Task description: Would you please give every entry again exactly, without the pictures?

Supplied material Block Start

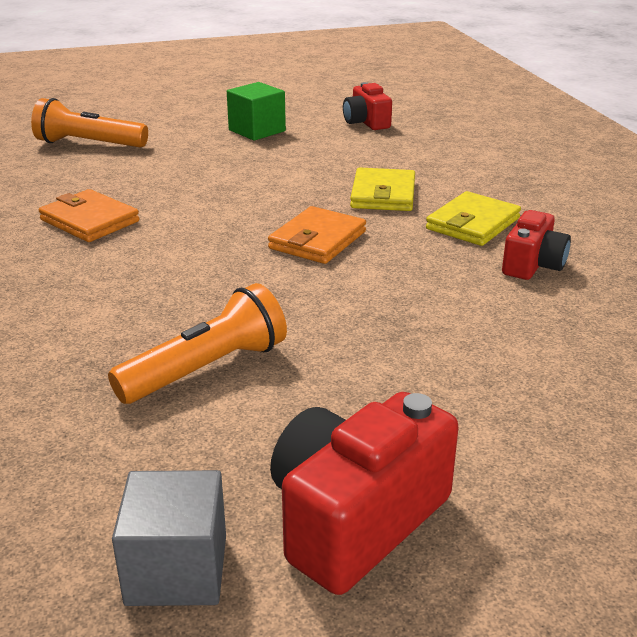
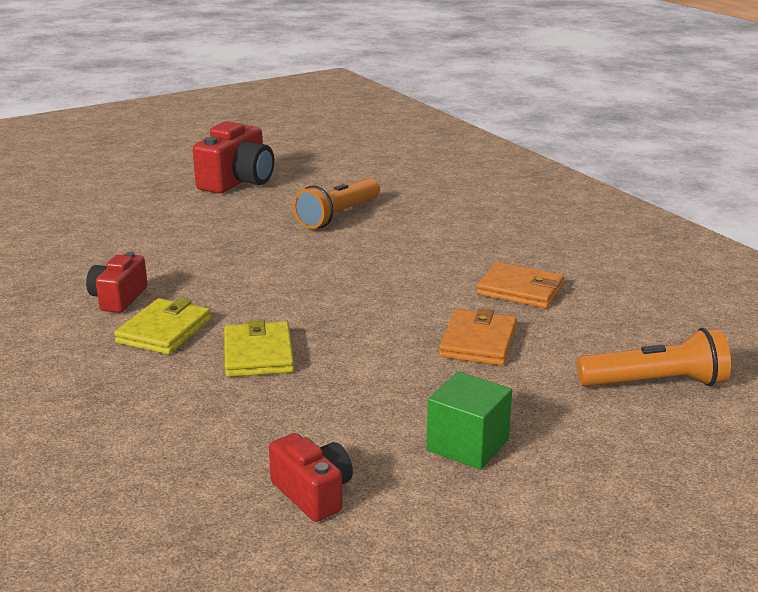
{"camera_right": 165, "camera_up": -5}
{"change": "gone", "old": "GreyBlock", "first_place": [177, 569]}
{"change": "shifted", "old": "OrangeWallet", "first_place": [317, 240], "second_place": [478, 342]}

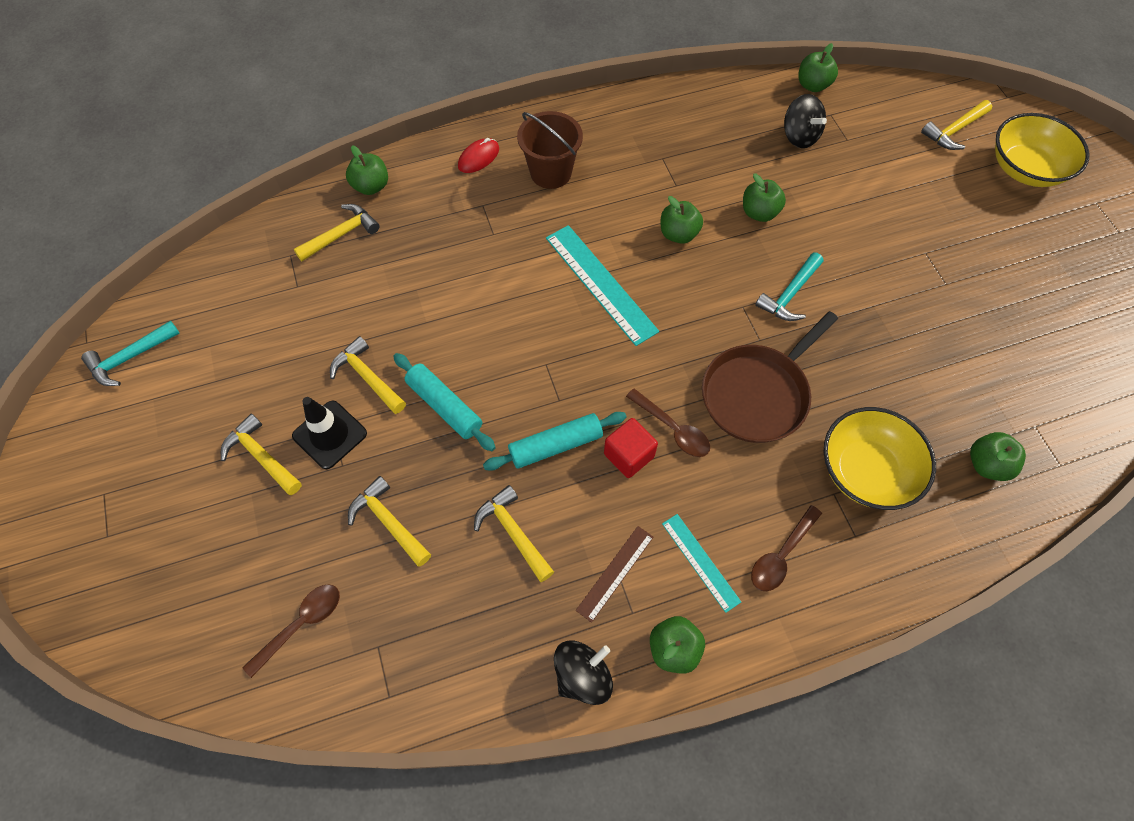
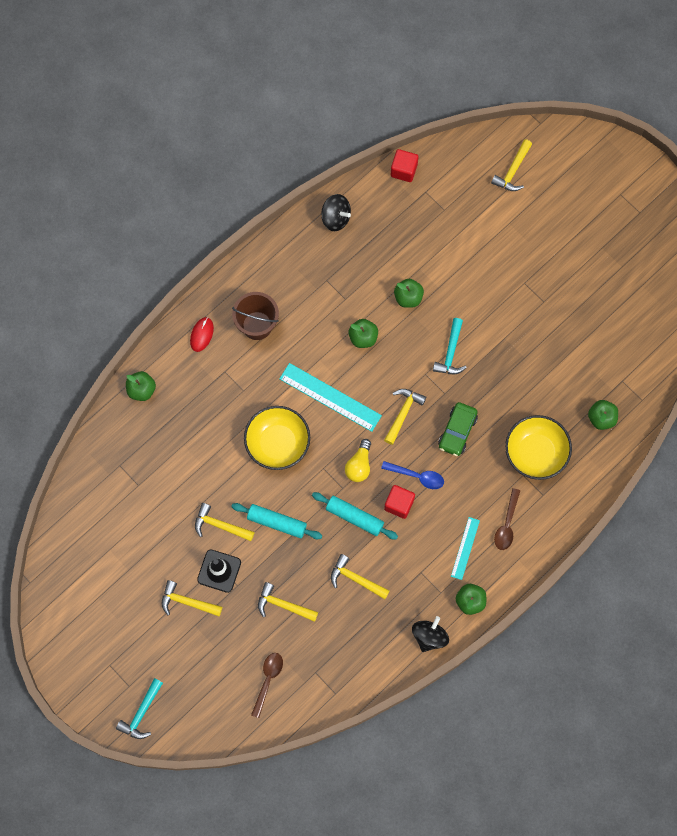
{"camera_right": -25, "camera_up": 10}
{"change": "gone", "old": "DarkBrownRuler", "first_place": [615, 573]}
{"change": "new", "new": "YellowBulb", "second_place": [359, 465]}
{"change": "shifted", "old": "TealCarpenter'sHammer", "first_place": [130, 358], "second_place": [141, 713]}
{"change": "shifted", "old": "YellowCarpenter'sHammer", "first_place": [341, 234], "second_place": [403, 413]}
{"change": "shifted", "old": "JetBlackSpinningTop", "first_place": [799, 136], "second_place": [335, 218]}
{"change": "shifted", "old": "YellowBowl", "first_place": [1025, 169], "second_place": [277, 443]}
{"change": "swapped", "old": "DarkBrownSkillet", "new": "EmeraldToyCar", "first_place": [757, 394], "second_place": [457, 431]}
{"change": "swapped", "old": "EmeraldAppleFruit", "new": "RedBlock", "first_place": [812, 85], "second_place": [404, 170]}
{"change": "repainted", "old": "DarkBrownTablespoon", "new": "BlueTablespoon", "first_place": [672, 429], "second_place": [417, 476]}
{"change": "rotated", "old": "TealRollingPin", "first_place": [556, 446], "second_place": [354, 517], "degrees": 75}
{"change": "rotated", "old": "TealRuler", "first_place": [700, 562], "second_place": [465, 548], "degrees": 75}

Supplied material Block End

Reply:
{"camera_right": 165, "camera_up": -5}
{"change": "gone", "old": "GreyBlock", "first_place": [177, 569]}
{"change": "shifted", "old": "OrangeWallet", "first_place": [317, 240], "second_place": [478, 342]}

{"camera_right": -25, "camera_up": 10}
{"change": "gone", "old": "DarkBrownRuler", "first_place": [615, 573]}
{"change": "new", "new": "YellowBulb", "second_place": [359, 465]}
{"change": "shifted", "old": "TealCarpenter'sHammer", "first_place": [130, 358], "second_place": [141, 713]}
{"change": "shifted", "old": "YellowCarpenter'sHammer", "first_place": [341, 234], "second_place": [403, 413]}
{"change": "shifted", "old": "JetBlackSpinningTop", "first_place": [799, 136], "second_place": [335, 218]}
{"change": "shifted", "old": "YellowBowl", "first_place": [1025, 169], "second_place": [277, 443]}
{"change": "swapped", "old": "DarkBrownSkillet", "new": "EmeraldToyCar", "first_place": [757, 394], "second_place": [457, 431]}
{"change": "swapped", "old": "EmeraldAppleFruit", "new": "RedBlock", "first_place": [812, 85], "second_place": [404, 170]}
{"change": "repainted", "old": "DarkBrownTablespoon", "new": "BlueTablespoon", "first_place": [672, 429], "second_place": [417, 476]}
{"change": "rotated", "old": "TealRollingPin", "first_place": [556, 446], "second_place": [354, 517], "degrees": 75}
{"change": "rotated", "old": "TealRuler", "first_place": [700, 562], "second_place": [465, 548], "degrees": 75}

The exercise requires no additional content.